* **Exercise**: The line with "(289, 379) = (297, 312): none -> red spool", the line with "(453, 235) = (413, 383): purple", and all lines between them in the material below: return these exactly, and no others.

***** Task input

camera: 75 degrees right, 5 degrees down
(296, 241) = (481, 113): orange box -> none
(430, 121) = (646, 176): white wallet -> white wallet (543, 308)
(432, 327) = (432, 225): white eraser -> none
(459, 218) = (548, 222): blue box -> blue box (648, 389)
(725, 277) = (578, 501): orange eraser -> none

**********
***** Task input

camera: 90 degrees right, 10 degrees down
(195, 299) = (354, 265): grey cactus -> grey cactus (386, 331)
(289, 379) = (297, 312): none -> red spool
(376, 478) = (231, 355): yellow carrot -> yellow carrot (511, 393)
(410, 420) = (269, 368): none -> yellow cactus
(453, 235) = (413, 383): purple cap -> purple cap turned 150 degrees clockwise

**********
***** Task input

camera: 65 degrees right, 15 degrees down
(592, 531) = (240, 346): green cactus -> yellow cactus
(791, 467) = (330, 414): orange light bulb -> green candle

**********

* **Answer space**:
(289, 379) = (297, 312): none -> red spool
(376, 478) = (231, 355): yellow carrot -> yellow carrot (511, 393)
(410, 420) = (269, 368): none -> yellow cactus
(453, 235) = (413, 383): purple cap -> purple cap turned 150 degrees clockwise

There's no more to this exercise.